Task to complete:
Read the lines of the data below and retrieve those with "purple".

Provided material:
####################

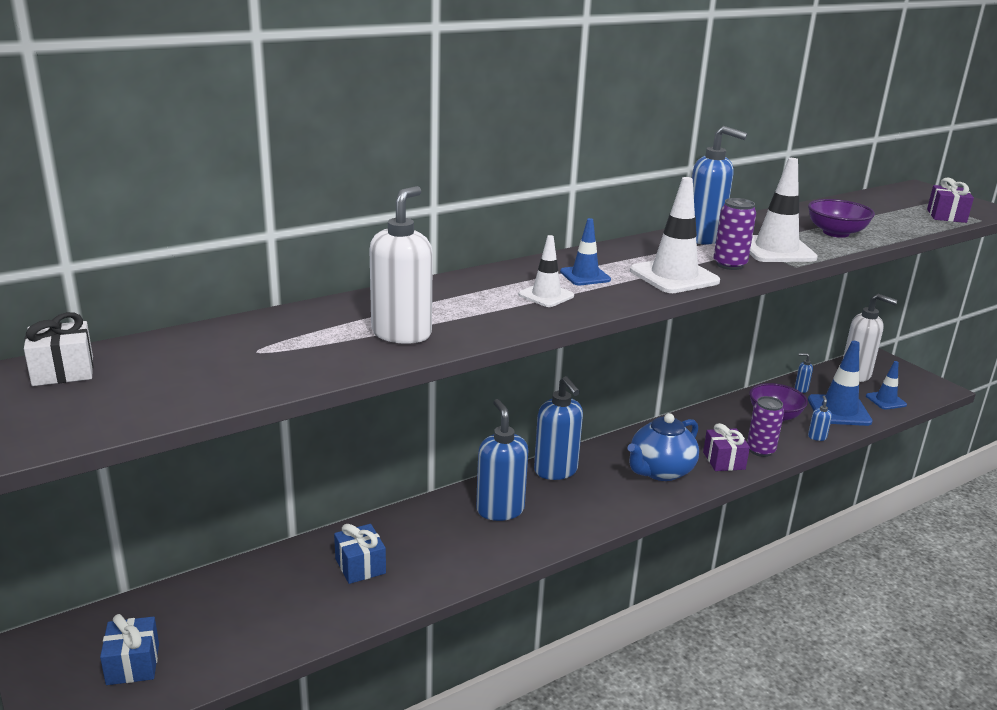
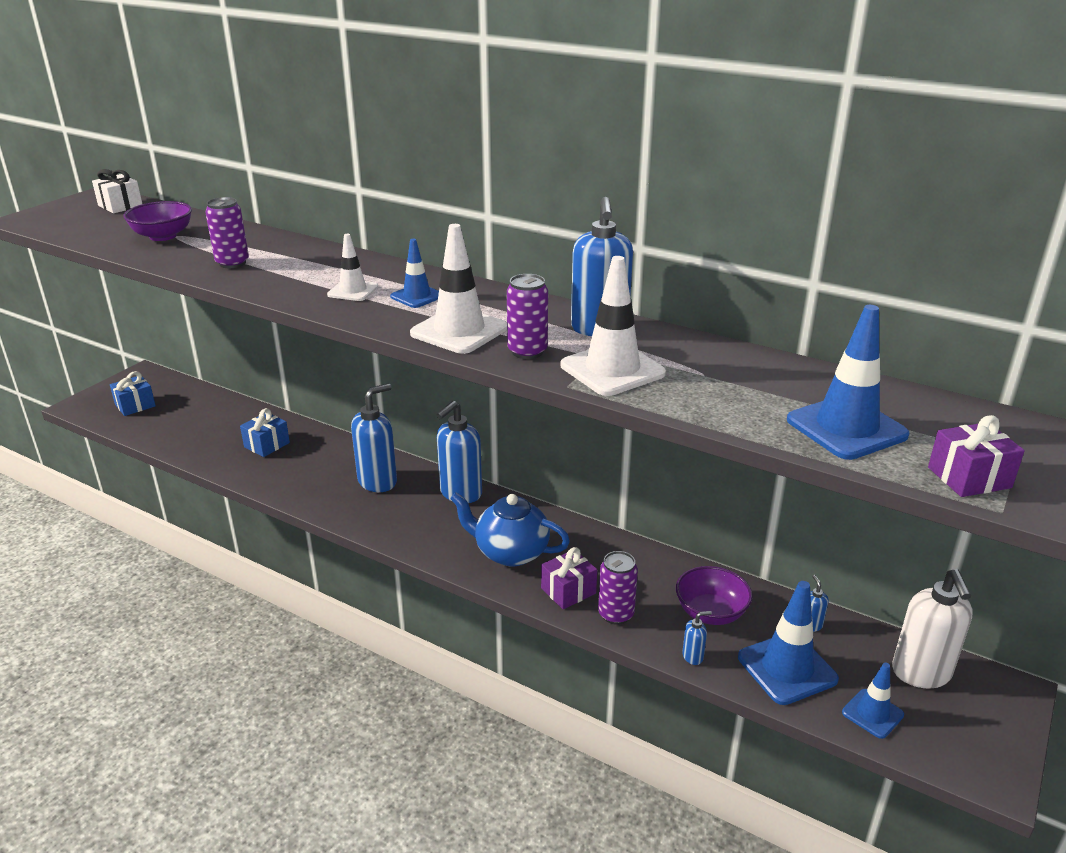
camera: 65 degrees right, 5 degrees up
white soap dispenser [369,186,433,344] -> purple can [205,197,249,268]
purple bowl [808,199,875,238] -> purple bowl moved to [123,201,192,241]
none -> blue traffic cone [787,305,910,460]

####################

Exercise solution:
white soap dispenser [369,186,433,344] -> purple can [205,197,249,268]
purple bowl [808,199,875,238] -> purple bowl moved to [123,201,192,241]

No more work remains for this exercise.